## Task instructions
Print the line that contains "(225, 457) = (269, 515): none -> blue heart" and every line after it through the last line of the records below, exactly as written and nothing else.

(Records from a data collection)
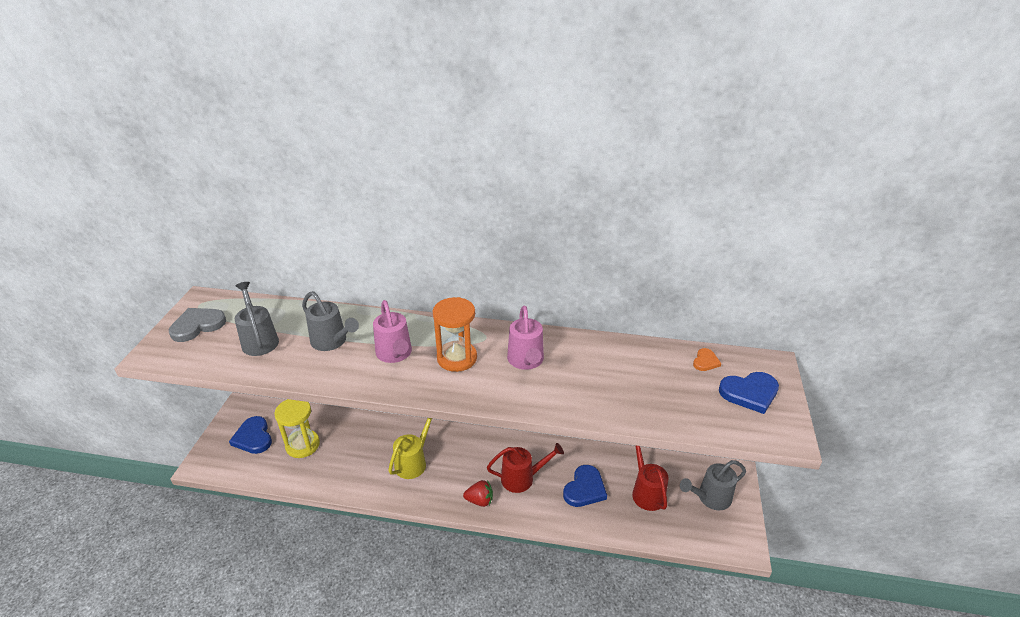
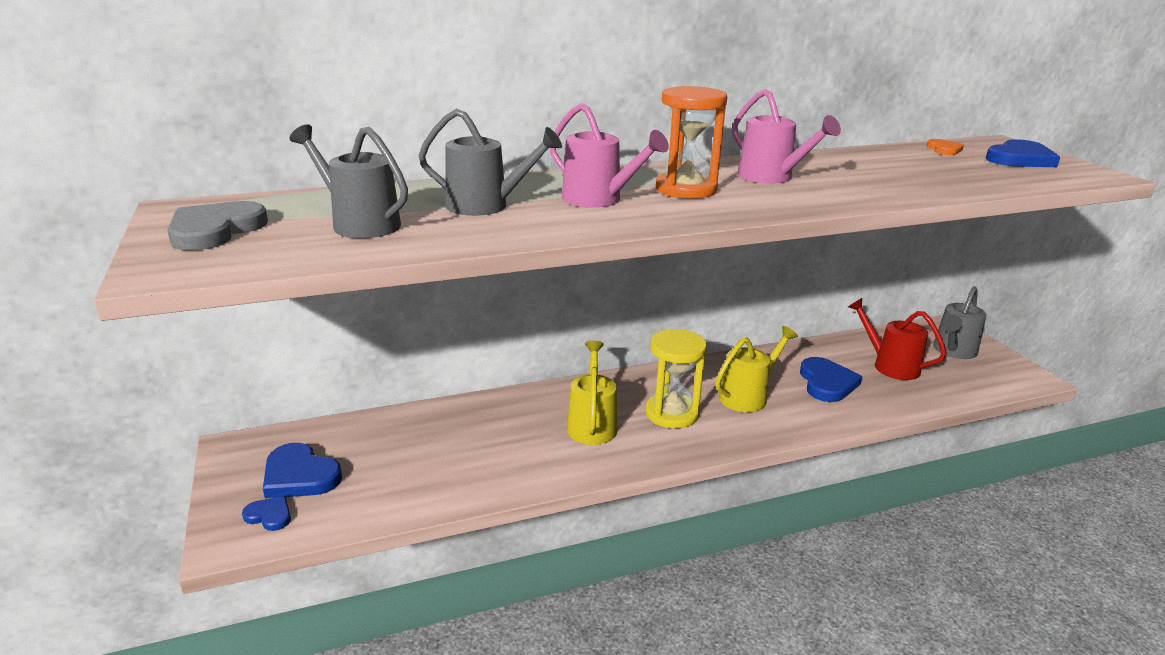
camera: 30 degrees left, 10 degrees down
(225, 457) = (269, 515): none -> blue heart
(302, 445) = (399, 458): yellow hourglass -> yellow hourglass (672, 413)
(480, 500) = (724, 433): red strawberry -> none
(522, 478) = (748, 396): red watering can -> yellow watering can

## Answer for this exercise
(225, 457) = (269, 515): none -> blue heart
(302, 445) = (399, 458): yellow hourglass -> yellow hourglass (672, 413)
(480, 500) = (724, 433): red strawberry -> none
(522, 478) = (748, 396): red watering can -> yellow watering can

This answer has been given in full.